Provided data:
===============

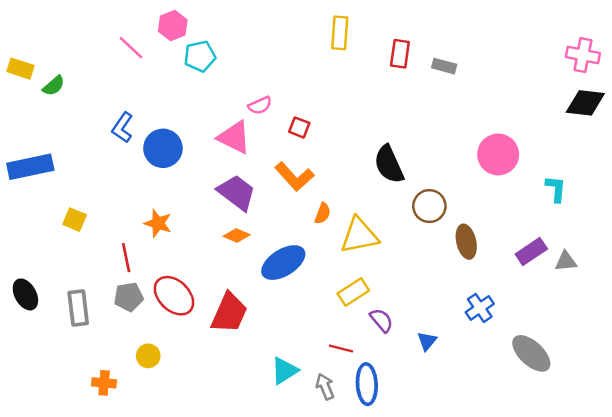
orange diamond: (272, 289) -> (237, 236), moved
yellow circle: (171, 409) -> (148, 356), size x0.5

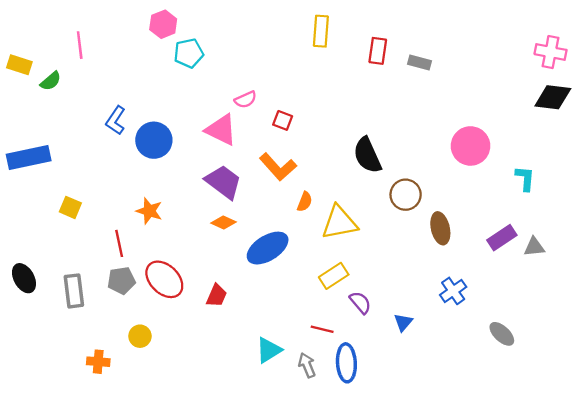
pink line: (131, 48) -> (80, 45), moved, turned 40
red trapezoid: (229, 313) -> (217, 296), size x0.6
gray ellipse: (531, 353) -> (502, 334), size x0.7

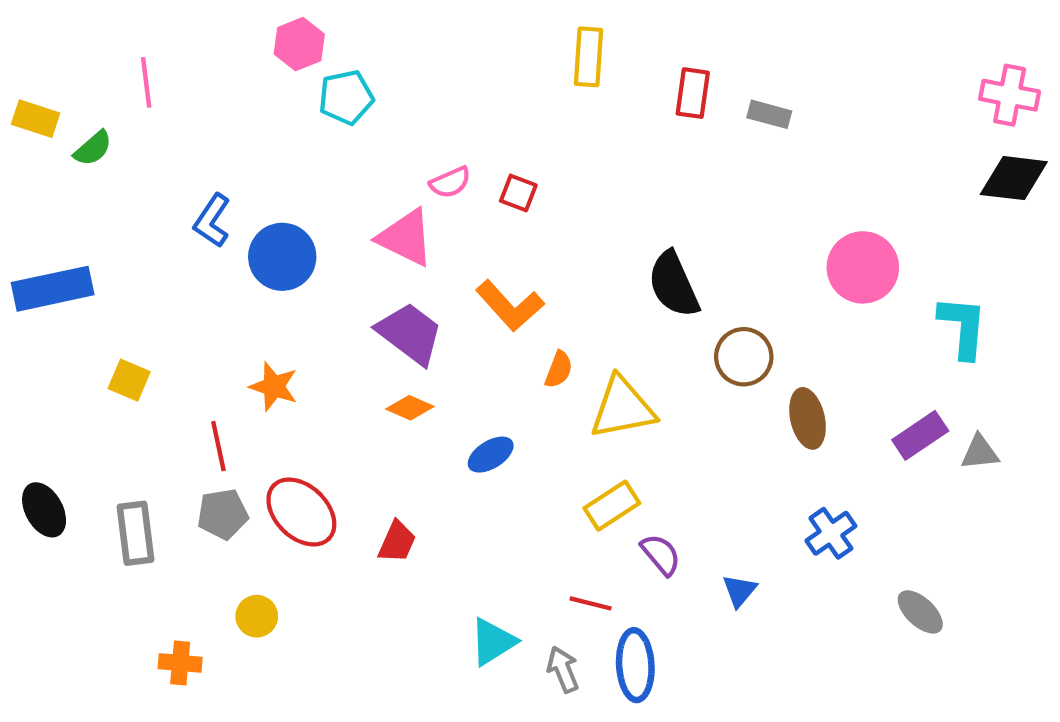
red square: (283, 120) -> (518, 193), moved
cyan L-shape: (525, 178) -> (963, 327), size x1.4
blue ellipse: (268, 248) -> (491, 455), size x0.6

===============

Work to be completed: Report each line of the listing above that uses the word "moved".

Reply:
orange diamond: (272, 289) -> (237, 236), moved
pink line: (131, 48) -> (80, 45), moved, turned 40
red square: (283, 120) -> (518, 193), moved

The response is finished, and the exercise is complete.